◆ MATERIAL FOR THE TASK
────

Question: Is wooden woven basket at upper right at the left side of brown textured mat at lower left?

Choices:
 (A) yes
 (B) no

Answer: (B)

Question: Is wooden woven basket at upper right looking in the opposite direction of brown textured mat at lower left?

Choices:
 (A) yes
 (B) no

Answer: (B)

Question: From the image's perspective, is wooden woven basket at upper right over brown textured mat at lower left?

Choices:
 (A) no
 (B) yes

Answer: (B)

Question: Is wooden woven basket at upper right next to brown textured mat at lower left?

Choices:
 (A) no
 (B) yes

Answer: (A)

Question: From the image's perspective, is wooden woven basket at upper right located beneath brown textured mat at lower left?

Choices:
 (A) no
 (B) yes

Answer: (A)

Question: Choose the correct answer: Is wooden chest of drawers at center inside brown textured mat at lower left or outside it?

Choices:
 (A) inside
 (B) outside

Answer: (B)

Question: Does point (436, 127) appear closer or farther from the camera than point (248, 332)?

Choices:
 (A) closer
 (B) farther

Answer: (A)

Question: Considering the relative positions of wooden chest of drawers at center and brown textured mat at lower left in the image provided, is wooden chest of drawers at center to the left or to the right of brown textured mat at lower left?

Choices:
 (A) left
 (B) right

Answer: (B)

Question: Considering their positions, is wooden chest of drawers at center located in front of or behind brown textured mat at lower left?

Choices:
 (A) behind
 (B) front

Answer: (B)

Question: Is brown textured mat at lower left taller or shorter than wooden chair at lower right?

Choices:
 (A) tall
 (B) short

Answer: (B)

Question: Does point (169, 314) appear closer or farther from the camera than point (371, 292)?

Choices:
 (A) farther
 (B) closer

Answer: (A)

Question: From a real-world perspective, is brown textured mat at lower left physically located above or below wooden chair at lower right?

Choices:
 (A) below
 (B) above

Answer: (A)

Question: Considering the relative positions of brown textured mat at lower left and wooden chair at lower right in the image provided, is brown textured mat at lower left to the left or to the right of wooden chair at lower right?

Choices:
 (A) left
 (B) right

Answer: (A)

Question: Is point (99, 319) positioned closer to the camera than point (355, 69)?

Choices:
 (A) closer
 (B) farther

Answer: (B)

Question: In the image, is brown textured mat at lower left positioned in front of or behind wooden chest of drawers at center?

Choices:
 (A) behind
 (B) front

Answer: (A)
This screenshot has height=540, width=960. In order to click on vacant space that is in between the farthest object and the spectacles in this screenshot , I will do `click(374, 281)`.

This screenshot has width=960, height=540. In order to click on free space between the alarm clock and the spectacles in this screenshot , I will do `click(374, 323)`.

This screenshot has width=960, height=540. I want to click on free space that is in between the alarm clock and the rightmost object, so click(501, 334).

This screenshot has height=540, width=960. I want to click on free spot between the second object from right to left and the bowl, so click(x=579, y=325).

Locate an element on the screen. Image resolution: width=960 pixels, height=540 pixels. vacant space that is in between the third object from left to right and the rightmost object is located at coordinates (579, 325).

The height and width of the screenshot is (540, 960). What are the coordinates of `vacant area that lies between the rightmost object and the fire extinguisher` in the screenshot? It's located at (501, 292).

────

Copy the data verbatim, from the first line through the line containing "Question: Considering their", including both of those lines.

◆ TASK ANSWER
Question: Is wooden woven basket at upper right at the left side of brown textured mat at lower left?

Choices:
 (A) yes
 (B) no

Answer: (B)

Question: Is wooden woven basket at upper right looking in the opposite direction of brown textured mat at lower left?

Choices:
 (A) yes
 (B) no

Answer: (B)

Question: From the image's perspective, is wooden woven basket at upper right over brown textured mat at lower left?

Choices:
 (A) no
 (B) yes

Answer: (B)

Question: Is wooden woven basket at upper right next to brown textured mat at lower left?

Choices:
 (A) no
 (B) yes

Answer: (A)

Question: From the image's perspective, is wooden woven basket at upper right located beneath brown textured mat at lower left?

Choices:
 (A) no
 (B) yes

Answer: (A)

Question: Choose the correct answer: Is wooden chest of drawers at center inside brown textured mat at lower left or outside it?

Choices:
 (A) inside
 (B) outside

Answer: (B)

Question: Does point (436, 127) appear closer or farther from the camera than point (248, 332)?

Choices:
 (A) closer
 (B) farther

Answer: (A)

Question: Considering the relative positions of wooden chest of drawers at center and brown textured mat at lower left in the image provided, is wooden chest of drawers at center to the left or to the right of brown textured mat at lower left?

Choices:
 (A) left
 (B) right

Answer: (B)

Question: Considering their positions, is wooden chest of drawers at center located in front of or behind brown textured mat at lower left?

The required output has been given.